# EXERCISE GOAL
Below are records to print word for word; include none of their pictures.

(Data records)
··········

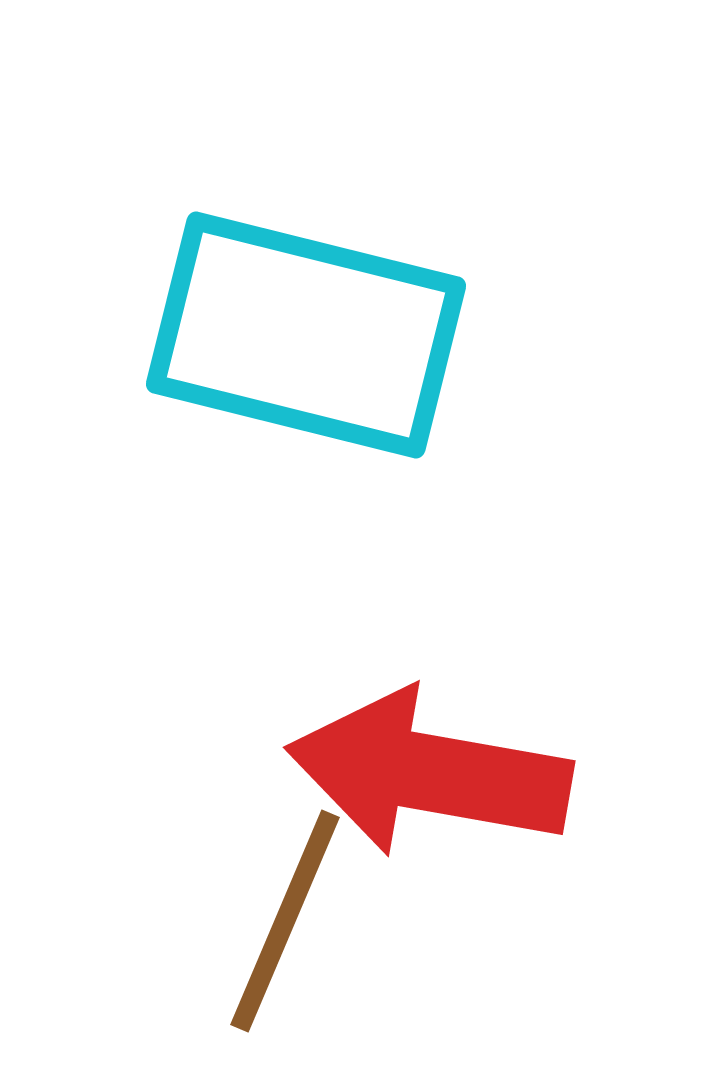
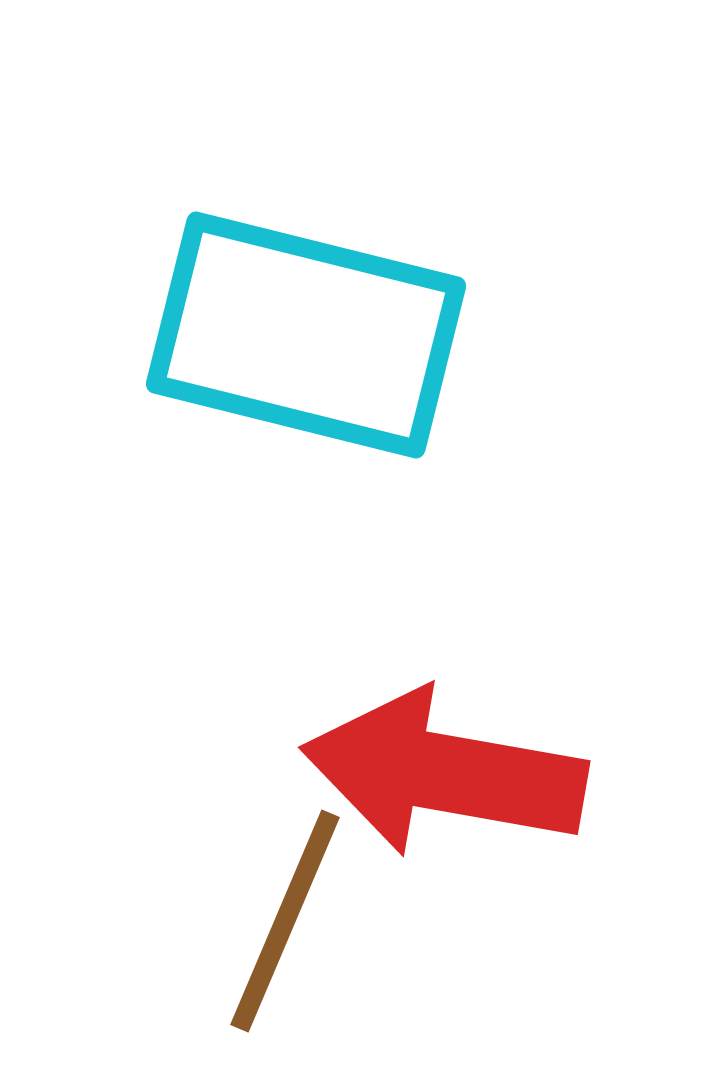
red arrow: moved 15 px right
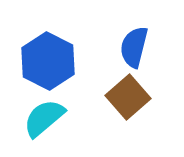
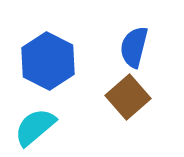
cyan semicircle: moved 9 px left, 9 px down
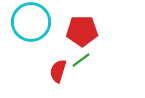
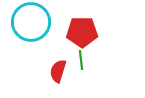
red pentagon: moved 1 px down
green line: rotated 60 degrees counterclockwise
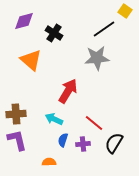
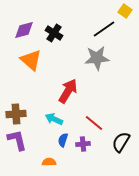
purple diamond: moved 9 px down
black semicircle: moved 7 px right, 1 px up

··········

# SOLUTION
red arrow: moved 15 px right
cyan semicircle: moved 9 px left, 9 px down
red pentagon: moved 1 px down
green line: rotated 60 degrees counterclockwise
purple diamond: moved 9 px down
black semicircle: moved 7 px right, 1 px up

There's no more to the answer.